**Work item**
From the material below, list every line containing "none".
-*-
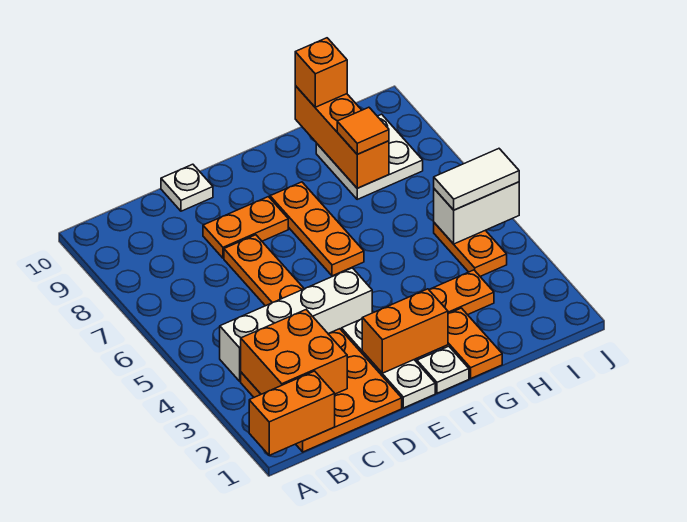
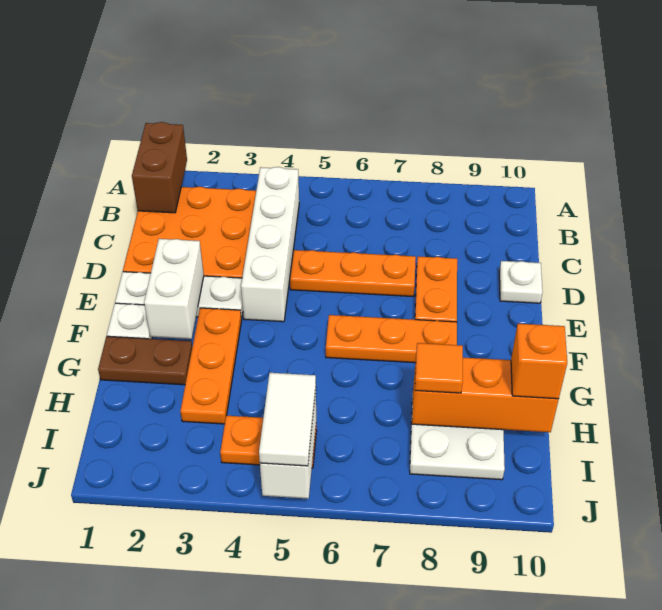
orange brick A1:B1 level 2 -> brown brick A1:B1 level 2
orange brick B2:C3 level 2 -> none
orange brick E2:F2 level 2 -> white brick E2:F2 level 2
orange plate G1:G2 level 1 -> brown plate G1:G2 level 1

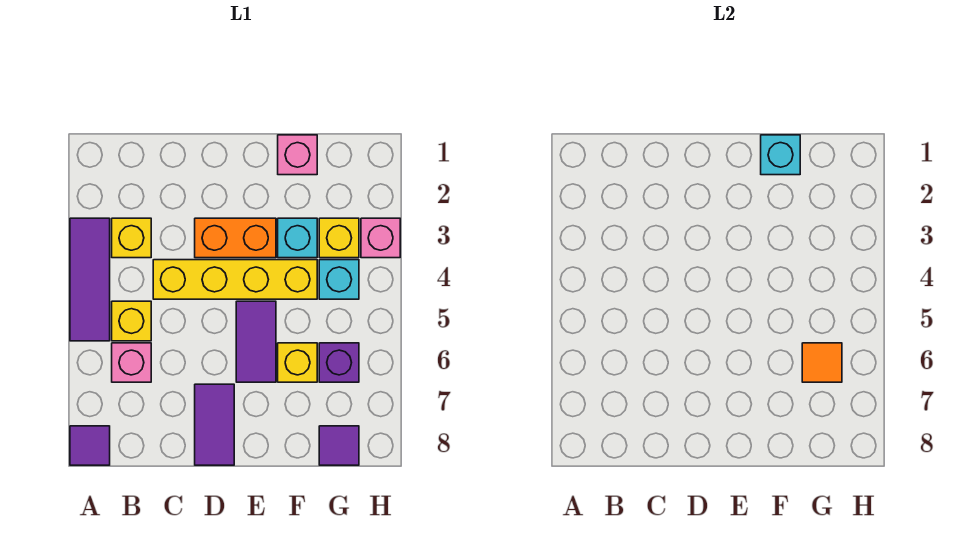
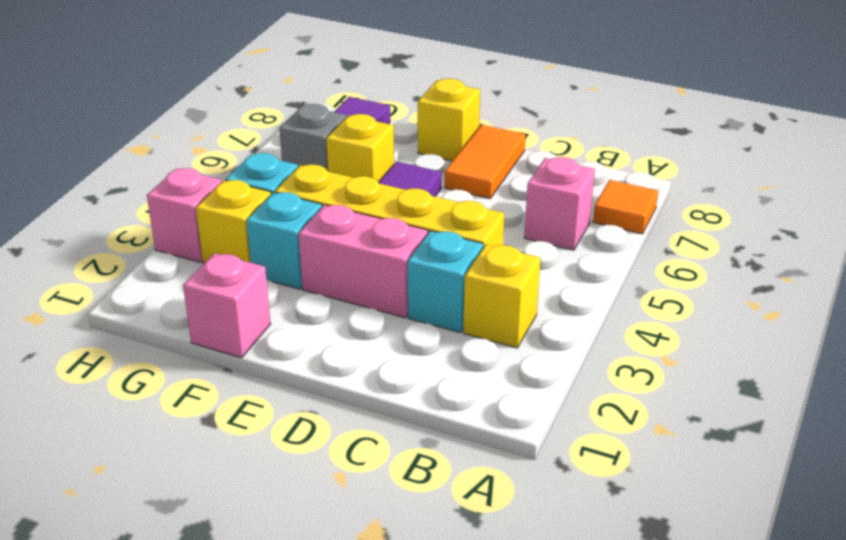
purple tile A3:A5 level 1 -> none
purple tile A8 level 1 -> none
yellow brick B5 level 1 -> yellow brick E8 level 1
orange brick D3:E3 level 1 -> pink brick D3:E3 level 1
purple tile D7:D8 level 1 -> orange tile D7:D8 level 1
cyan brick F1 level 2 -> cyan brick C3 level 1
purple brick G6 level 1 -> grey brick G6 level 1
orange tile G6 level 2 -> orange tile A7 level 1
-*-
**Exercise response**
orange brick B2:C3 level 2 -> none
purple tile A3:A5 level 1 -> none
purple tile A8 level 1 -> none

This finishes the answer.